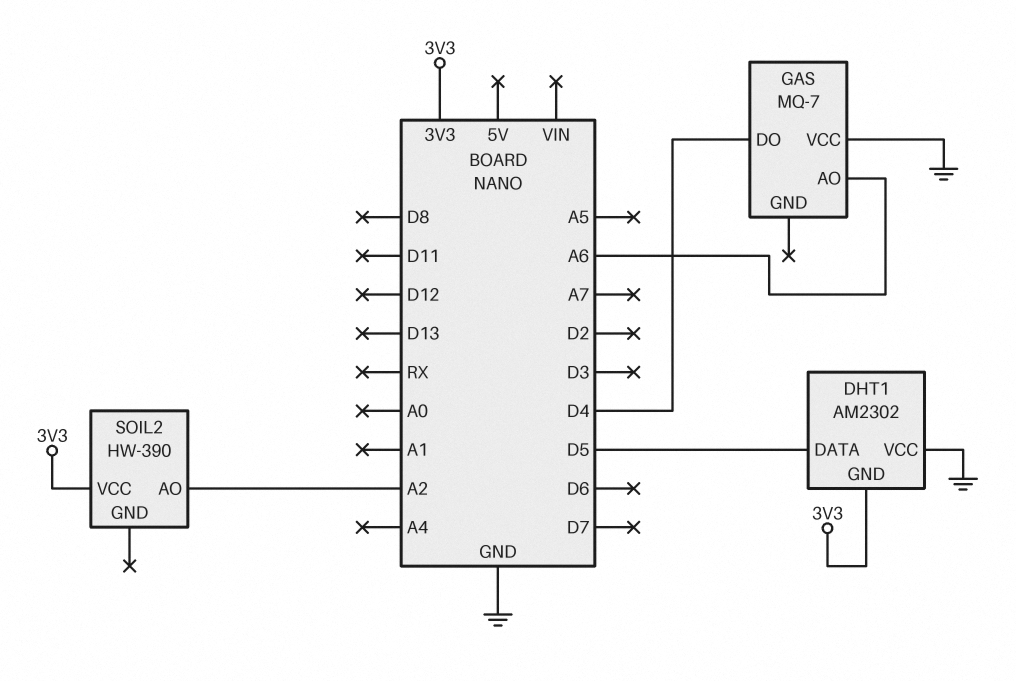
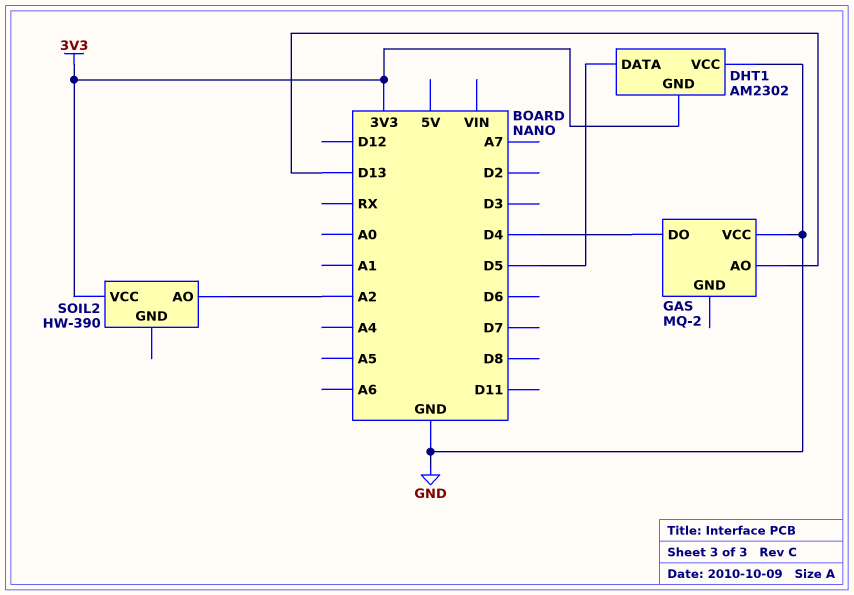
GAS: MQ-7 -> MQ-2
GAS pin AO: A6 -> D13

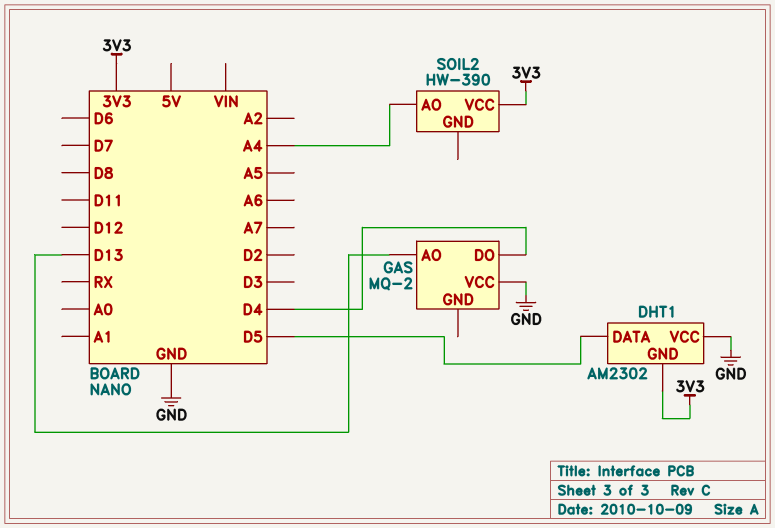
SOIL2 pin AO: A2 -> A4

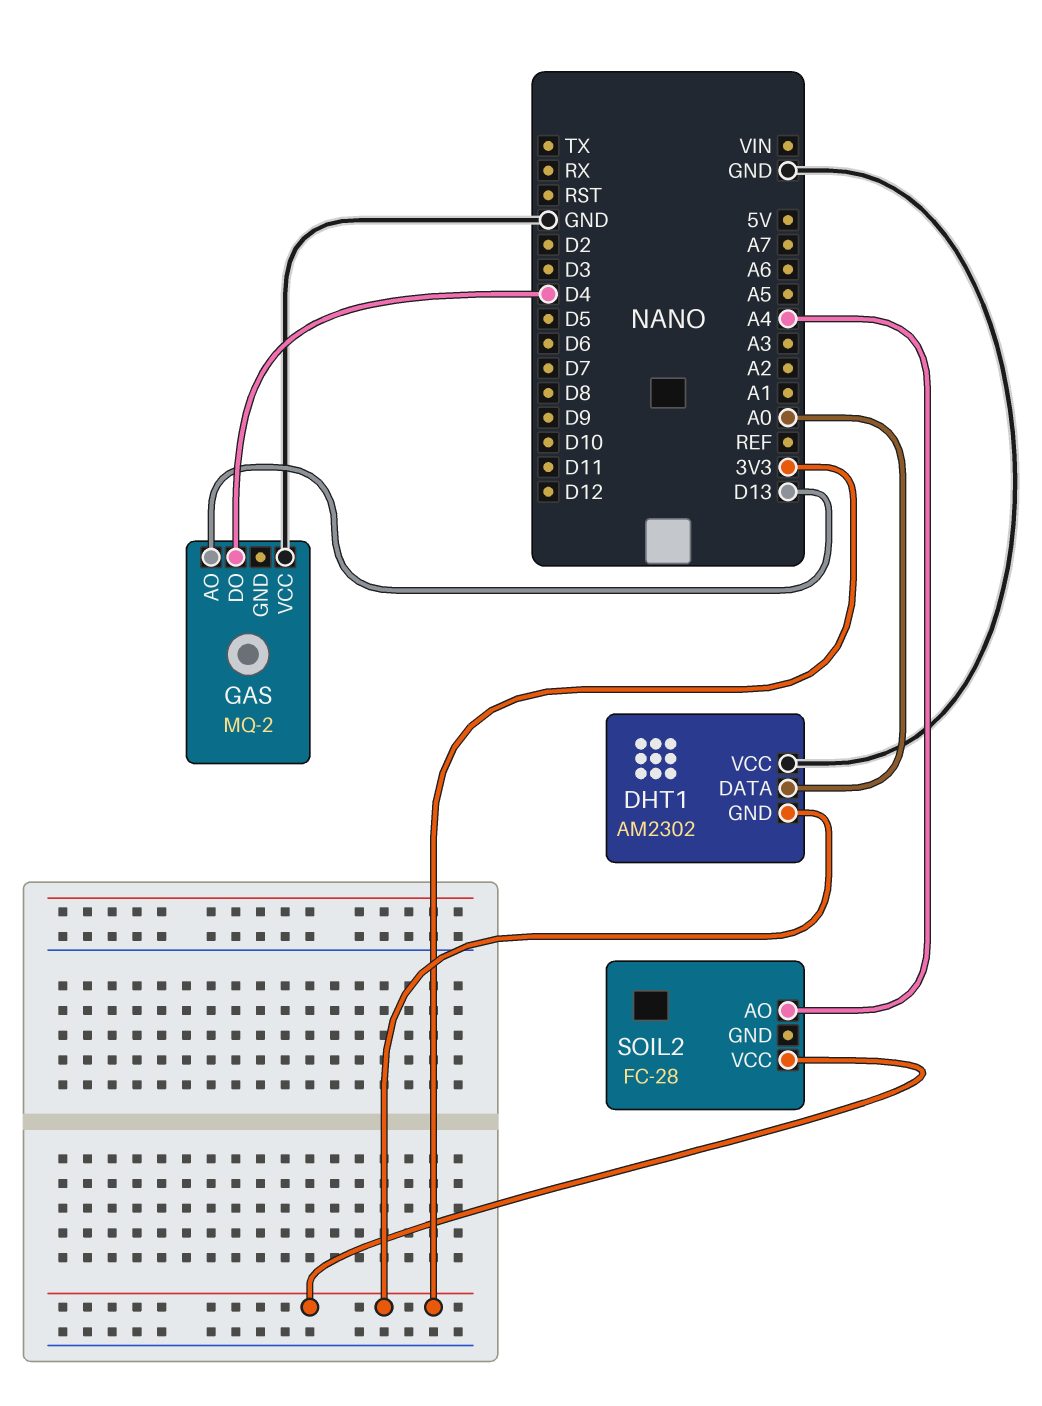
DHT1 pin DATA: D5 -> A0
SOIL2: HW-390 -> FC-28

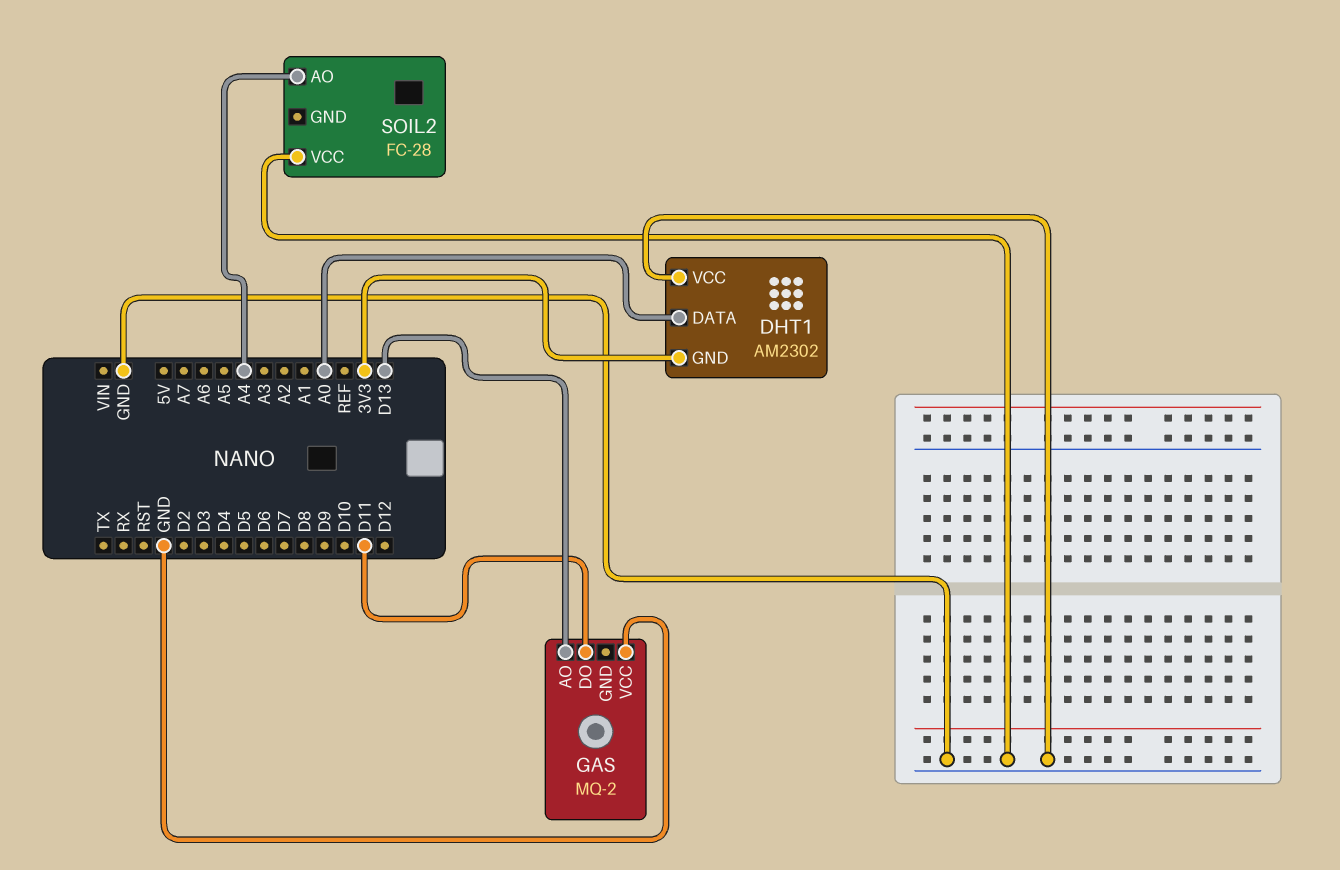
GAS pin DO: D4 -> D11
SOIL2 pin VCC: 3V3 -> GND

» **Exercise objective**: Locate "DHT1 pin DATA: D5 -> A0" in the entries above. Copy, exactly and only, the lines from that line to the end, leaving out the pictures.

» **Expected answer**:
DHT1 pin DATA: D5 -> A0
SOIL2: HW-390 -> FC-28

GAS pin DO: D4 -> D11
SOIL2 pin VCC: 3V3 -> GND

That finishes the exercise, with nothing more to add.